▸ Task brief:
From the records below, please repeat exactly the line that has "GAS1: MQ-135 -> MQ-7", the line that has "BUZZER3: KY-006 -> KY-012", and every line between them, and nothing else.

Content revision data
********
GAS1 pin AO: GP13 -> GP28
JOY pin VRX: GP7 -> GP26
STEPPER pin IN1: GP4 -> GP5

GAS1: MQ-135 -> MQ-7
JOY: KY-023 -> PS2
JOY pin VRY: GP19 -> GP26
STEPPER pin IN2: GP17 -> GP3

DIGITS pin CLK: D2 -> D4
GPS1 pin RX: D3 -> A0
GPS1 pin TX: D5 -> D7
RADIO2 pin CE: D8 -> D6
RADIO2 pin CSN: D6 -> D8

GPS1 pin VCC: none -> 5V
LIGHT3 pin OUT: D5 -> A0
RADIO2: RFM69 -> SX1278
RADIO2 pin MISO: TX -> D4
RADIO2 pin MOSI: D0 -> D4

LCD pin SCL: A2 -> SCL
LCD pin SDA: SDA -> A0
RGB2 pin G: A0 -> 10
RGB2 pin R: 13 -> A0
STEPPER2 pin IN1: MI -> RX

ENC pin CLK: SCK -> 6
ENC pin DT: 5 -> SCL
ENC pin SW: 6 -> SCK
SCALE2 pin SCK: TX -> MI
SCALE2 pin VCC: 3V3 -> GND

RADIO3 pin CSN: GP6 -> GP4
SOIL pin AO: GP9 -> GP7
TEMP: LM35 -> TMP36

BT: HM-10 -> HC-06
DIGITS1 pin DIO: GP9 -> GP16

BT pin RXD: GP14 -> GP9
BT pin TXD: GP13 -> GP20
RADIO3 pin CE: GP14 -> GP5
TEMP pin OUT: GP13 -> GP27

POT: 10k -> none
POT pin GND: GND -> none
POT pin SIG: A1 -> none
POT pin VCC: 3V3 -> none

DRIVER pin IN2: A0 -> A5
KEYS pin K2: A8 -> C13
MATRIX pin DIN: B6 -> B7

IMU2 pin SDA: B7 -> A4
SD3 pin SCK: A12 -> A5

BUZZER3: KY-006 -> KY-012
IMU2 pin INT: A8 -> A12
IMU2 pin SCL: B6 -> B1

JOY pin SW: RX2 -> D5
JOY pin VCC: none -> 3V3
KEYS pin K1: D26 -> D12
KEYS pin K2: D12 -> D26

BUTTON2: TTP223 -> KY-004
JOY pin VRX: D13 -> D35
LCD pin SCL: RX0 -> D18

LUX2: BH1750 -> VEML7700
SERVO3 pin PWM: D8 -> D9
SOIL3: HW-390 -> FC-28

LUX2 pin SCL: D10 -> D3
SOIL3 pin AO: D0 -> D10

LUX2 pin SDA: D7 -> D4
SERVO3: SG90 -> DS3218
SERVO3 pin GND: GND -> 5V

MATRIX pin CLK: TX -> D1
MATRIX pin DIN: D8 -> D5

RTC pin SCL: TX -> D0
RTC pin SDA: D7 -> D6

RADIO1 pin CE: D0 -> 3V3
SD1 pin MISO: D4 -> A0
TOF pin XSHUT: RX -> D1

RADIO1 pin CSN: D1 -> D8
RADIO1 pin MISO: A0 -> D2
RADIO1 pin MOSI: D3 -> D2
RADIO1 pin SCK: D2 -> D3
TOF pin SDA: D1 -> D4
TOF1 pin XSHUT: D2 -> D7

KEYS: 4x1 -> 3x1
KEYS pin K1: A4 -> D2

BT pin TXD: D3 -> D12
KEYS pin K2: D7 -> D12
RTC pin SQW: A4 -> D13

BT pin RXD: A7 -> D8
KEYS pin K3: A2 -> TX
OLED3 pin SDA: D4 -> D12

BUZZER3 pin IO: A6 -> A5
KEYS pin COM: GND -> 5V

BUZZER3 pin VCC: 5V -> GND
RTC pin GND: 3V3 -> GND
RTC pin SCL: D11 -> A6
********
▸ Response to the task:
GAS1: MQ-135 -> MQ-7
JOY: KY-023 -> PS2
JOY pin VRY: GP19 -> GP26
STEPPER pin IN2: GP17 -> GP3

DIGITS pin CLK: D2 -> D4
GPS1 pin RX: D3 -> A0
GPS1 pin TX: D5 -> D7
RADIO2 pin CE: D8 -> D6
RADIO2 pin CSN: D6 -> D8

GPS1 pin VCC: none -> 5V
LIGHT3 pin OUT: D5 -> A0
RADIO2: RFM69 -> SX1278
RADIO2 pin MISO: TX -> D4
RADIO2 pin MOSI: D0 -> D4

LCD pin SCL: A2 -> SCL
LCD pin SDA: SDA -> A0
RGB2 pin G: A0 -> 10
RGB2 pin R: 13 -> A0
STEPPER2 pin IN1: MI -> RX

ENC pin CLK: SCK -> 6
ENC pin DT: 5 -> SCL
ENC pin SW: 6 -> SCK
SCALE2 pin SCK: TX -> MI
SCALE2 pin VCC: 3V3 -> GND

RADIO3 pin CSN: GP6 -> GP4
SOIL pin AO: GP9 -> GP7
TEMP: LM35 -> TMP36

BT: HM-10 -> HC-06
DIGITS1 pin DIO: GP9 -> GP16

BT pin RXD: GP14 -> GP9
BT pin TXD: GP13 -> GP20
RADIO3 pin CE: GP14 -> GP5
TEMP pin OUT: GP13 -> GP27

POT: 10k -> none
POT pin GND: GND -> none
POT pin SIG: A1 -> none
POT pin VCC: 3V3 -> none

DRIVER pin IN2: A0 -> A5
KEYS pin K2: A8 -> C13
MATRIX pin DIN: B6 -> B7

IMU2 pin SDA: B7 -> A4
SD3 pin SCK: A12 -> A5

BUZZER3: KY-006 -> KY-012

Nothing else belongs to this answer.